▶ [Request] Leaving out every picture, quote the data below exactly as it appears.

________________

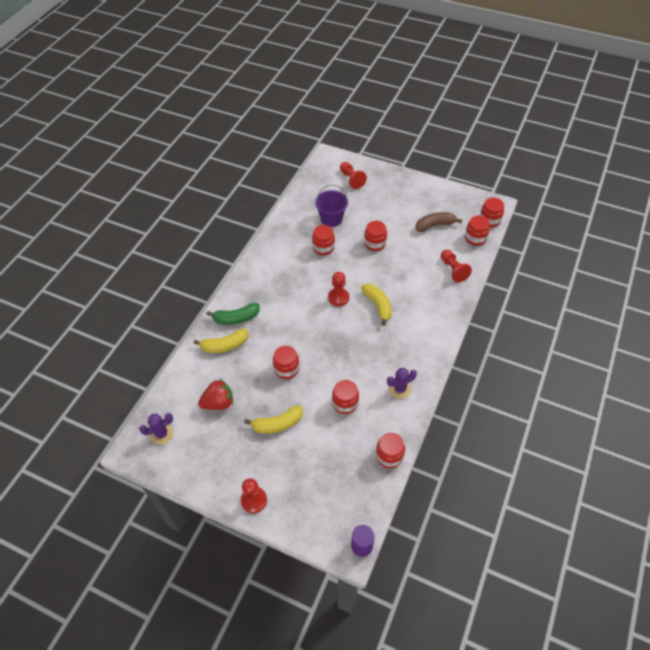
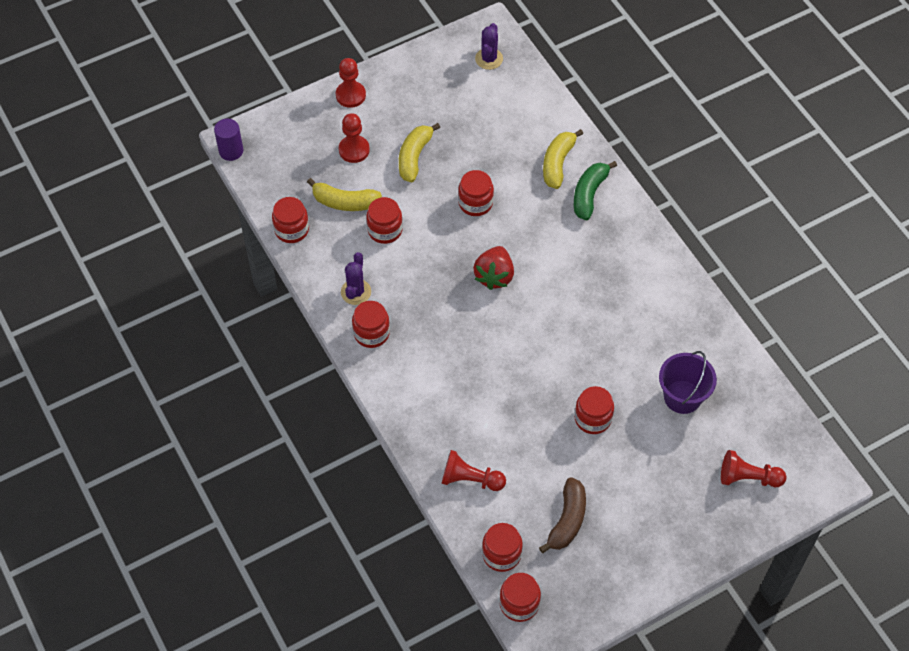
camera: 125 degrees right, 5 degrees up
(219, 403) = (485, 121): red strawberry -> red strawberry (494, 276)
(323, 247) = (633, 352): red jar -> red jar (371, 333)
(338, 297) = (534, 316): red pawn -> red pawn (354, 150)
(378, 305) = (486, 350): yellow banana -> yellow banana (344, 202)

________________

▶ [Expected output]
camera: 125 degrees right, 5 degrees up
(219, 403) = (485, 121): red strawberry -> red strawberry (494, 276)
(323, 247) = (633, 352): red jar -> red jar (371, 333)
(338, 297) = (534, 316): red pawn -> red pawn (354, 150)
(378, 305) = (486, 350): yellow banana -> yellow banana (344, 202)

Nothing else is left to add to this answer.